**TASK DESCRIPTION:** With the pictures omitted, repeat exactly the lines below starting with the line that has "LUX2 pin SCL: D5 -> A0" and going on through the line that has "PIR3 pin OUT: D11 -> A6".

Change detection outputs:

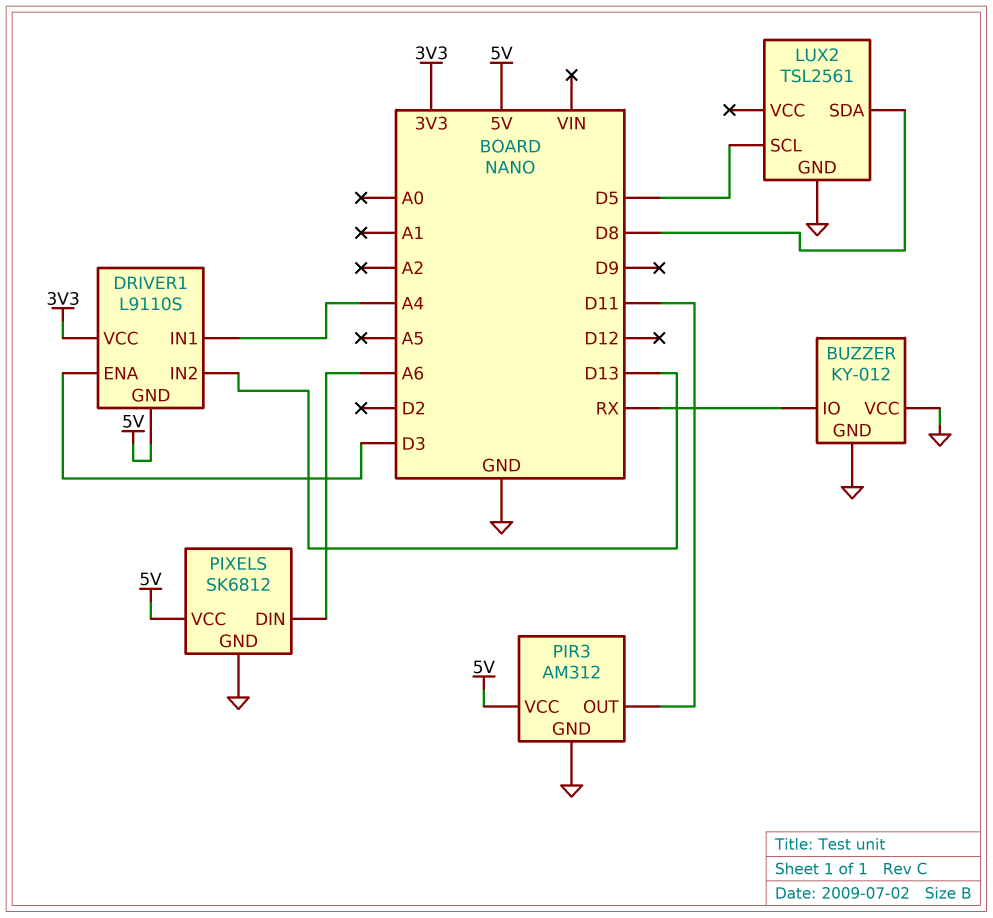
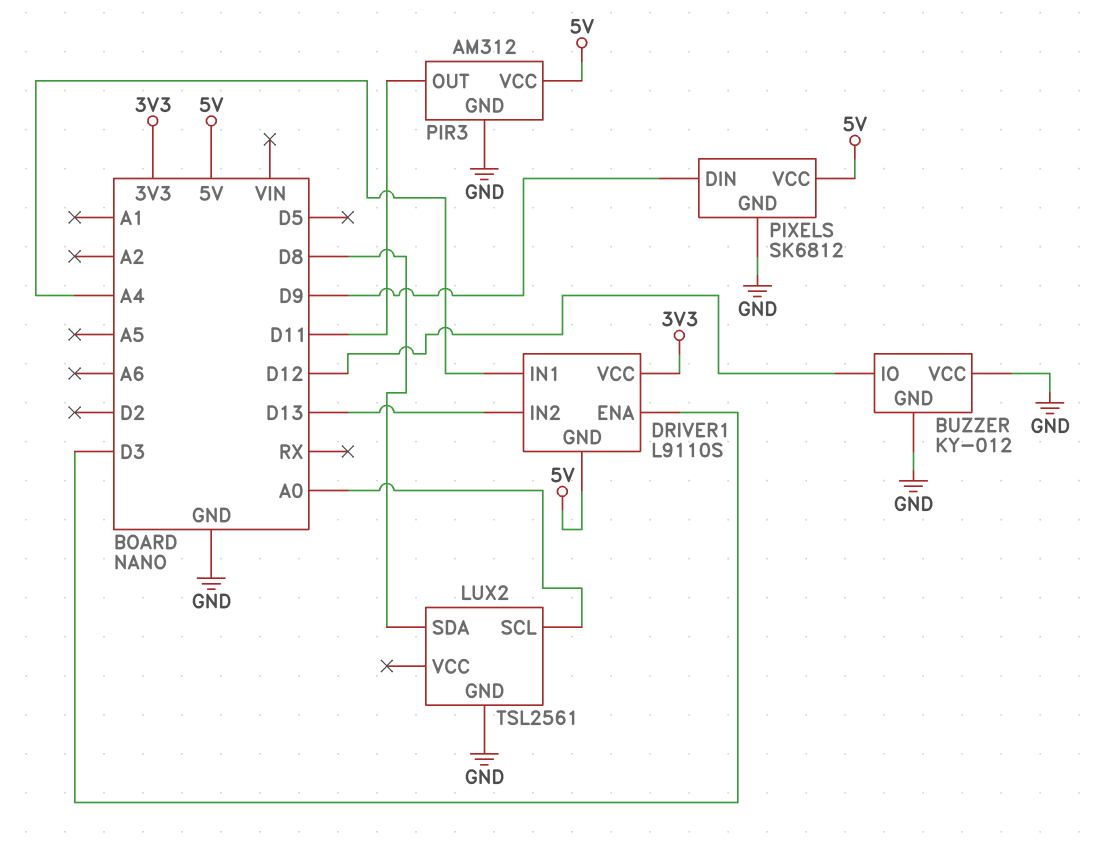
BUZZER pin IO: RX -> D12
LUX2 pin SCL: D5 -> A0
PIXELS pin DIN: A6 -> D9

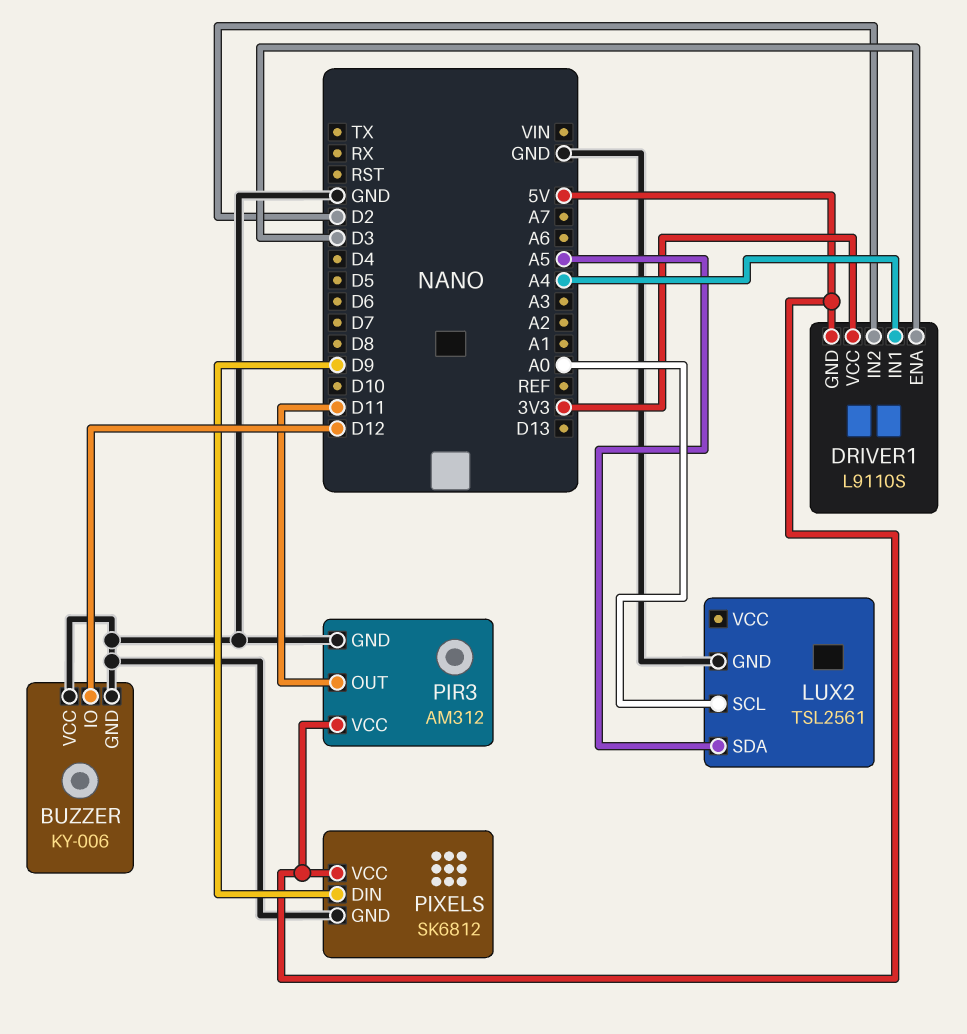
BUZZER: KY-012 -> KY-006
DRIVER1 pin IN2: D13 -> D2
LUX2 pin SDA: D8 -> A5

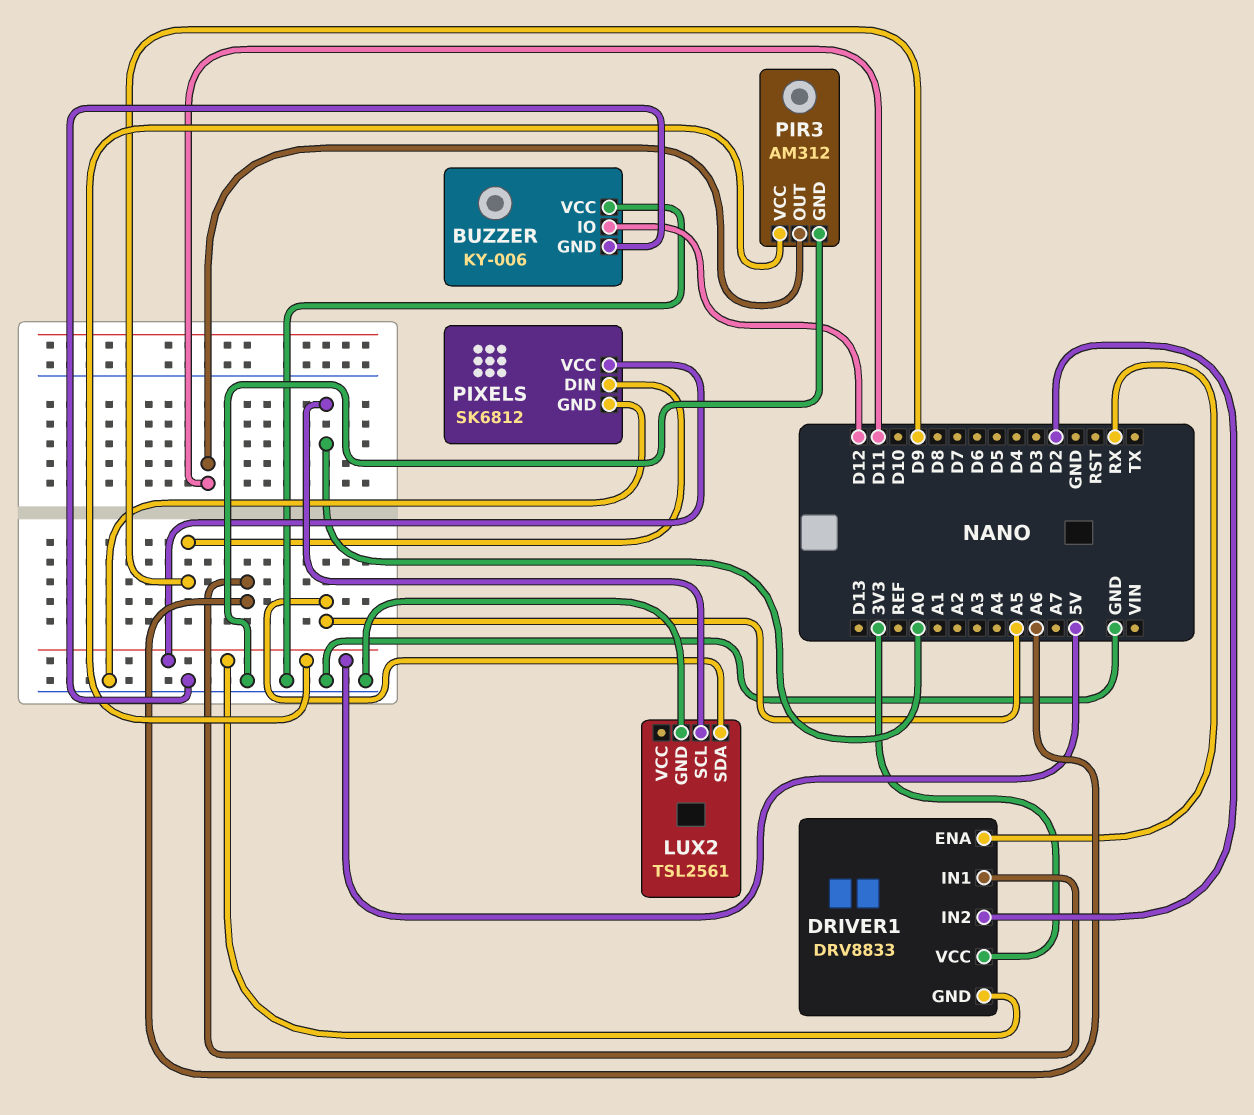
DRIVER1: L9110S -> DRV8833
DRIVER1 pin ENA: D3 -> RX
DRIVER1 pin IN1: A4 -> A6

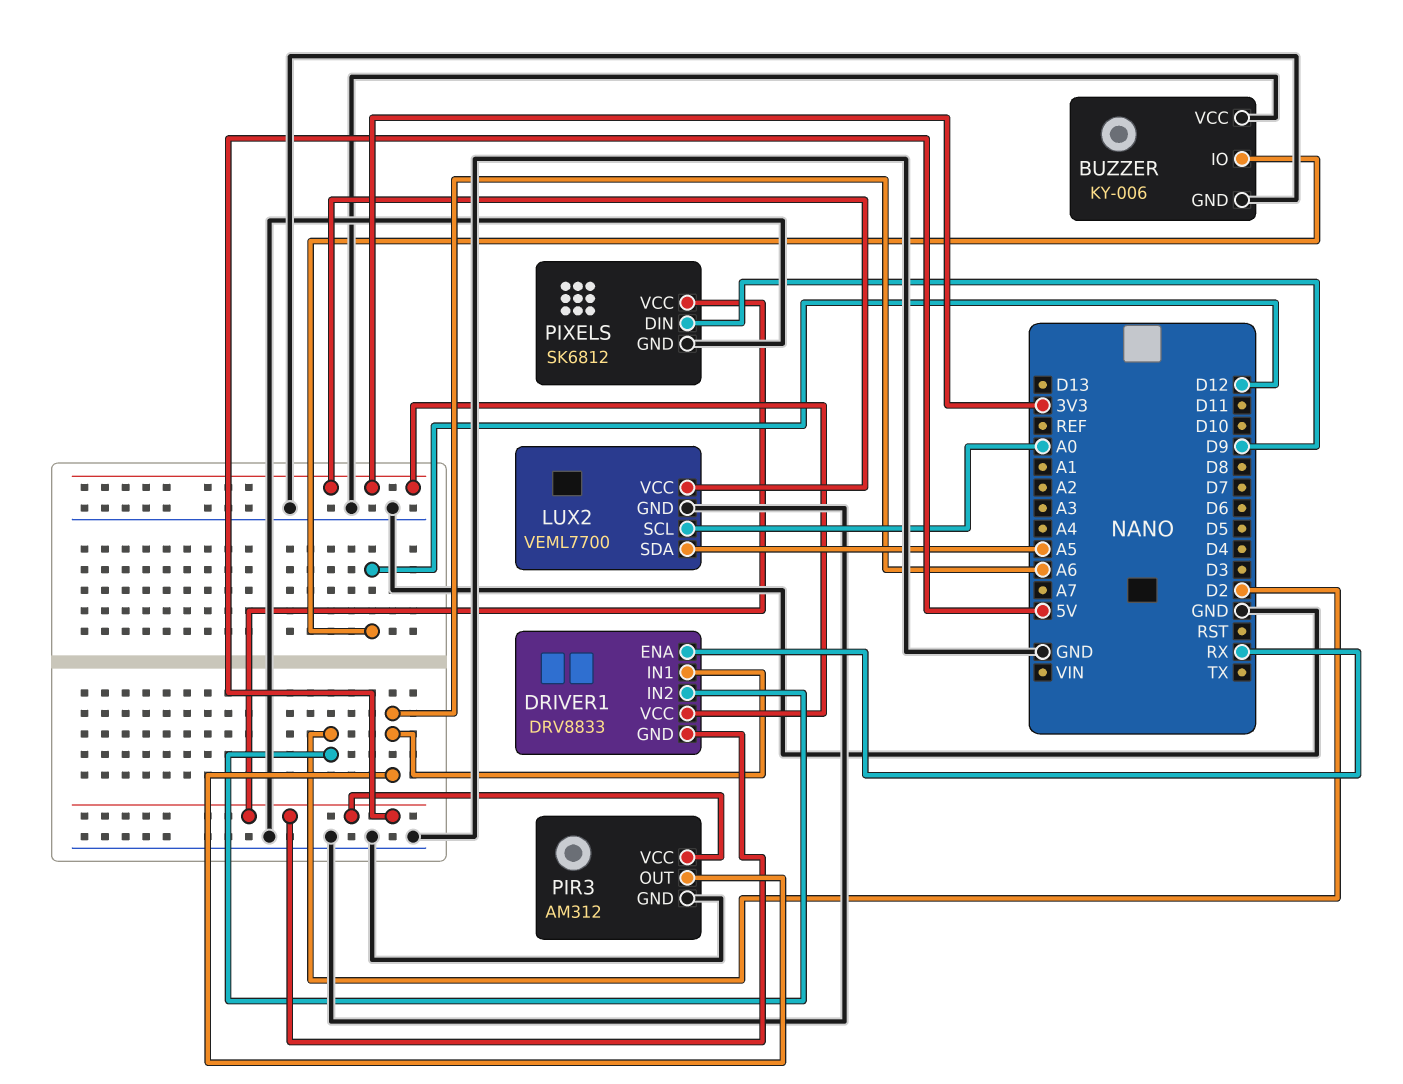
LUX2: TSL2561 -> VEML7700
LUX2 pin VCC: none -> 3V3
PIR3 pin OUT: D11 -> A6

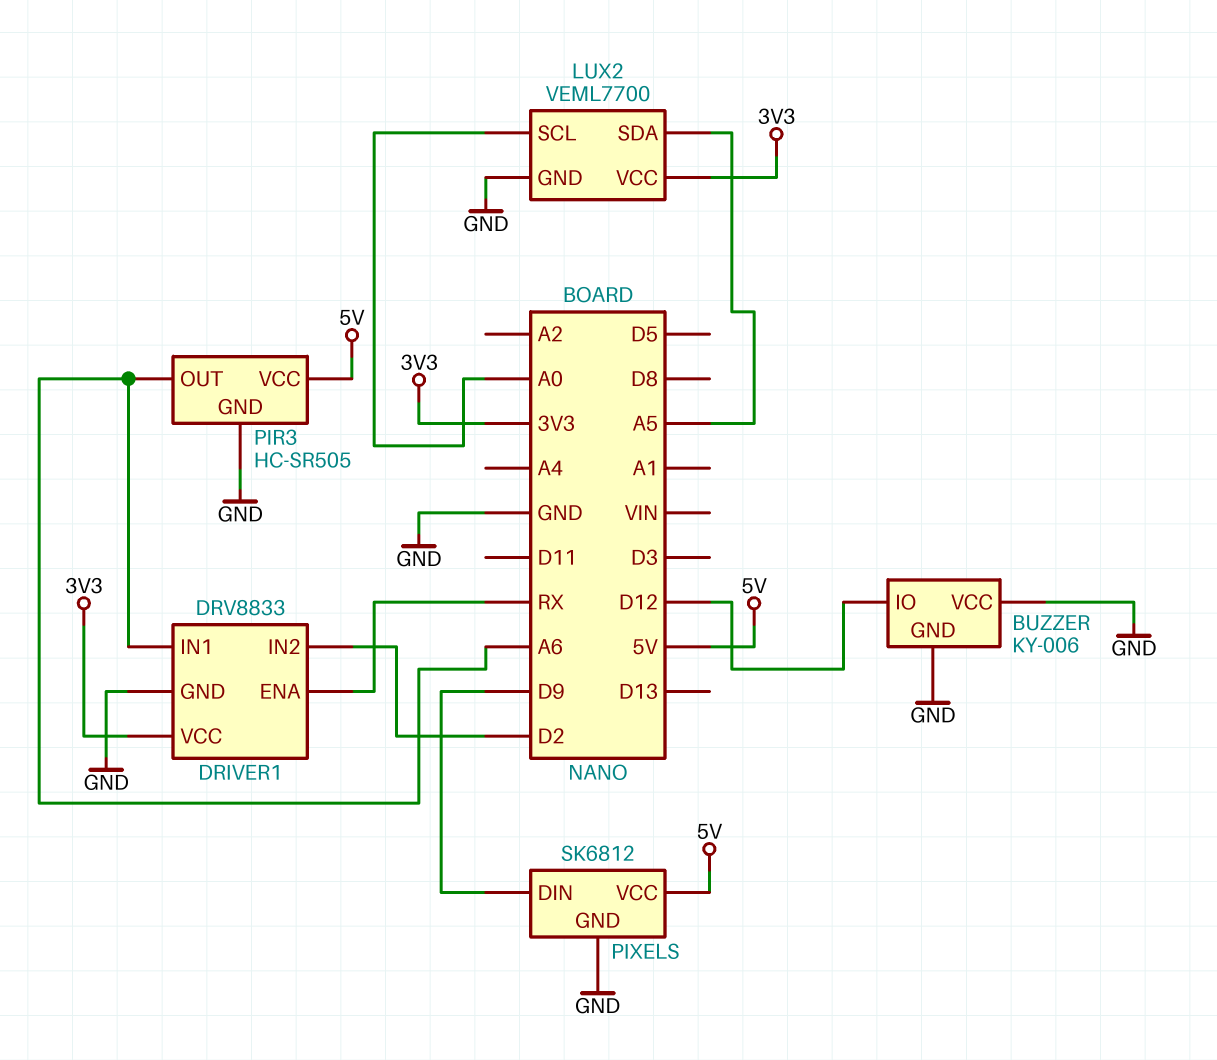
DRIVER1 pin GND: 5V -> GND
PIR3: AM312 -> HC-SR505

**EXERCISE SOLUTION:**
LUX2 pin SCL: D5 -> A0
PIXELS pin DIN: A6 -> D9

BUZZER: KY-012 -> KY-006
DRIVER1 pin IN2: D13 -> D2
LUX2 pin SDA: D8 -> A5

DRIVER1: L9110S -> DRV8833
DRIVER1 pin ENA: D3 -> RX
DRIVER1 pin IN1: A4 -> A6

LUX2: TSL2561 -> VEML7700
LUX2 pin VCC: none -> 3V3
PIR3 pin OUT: D11 -> A6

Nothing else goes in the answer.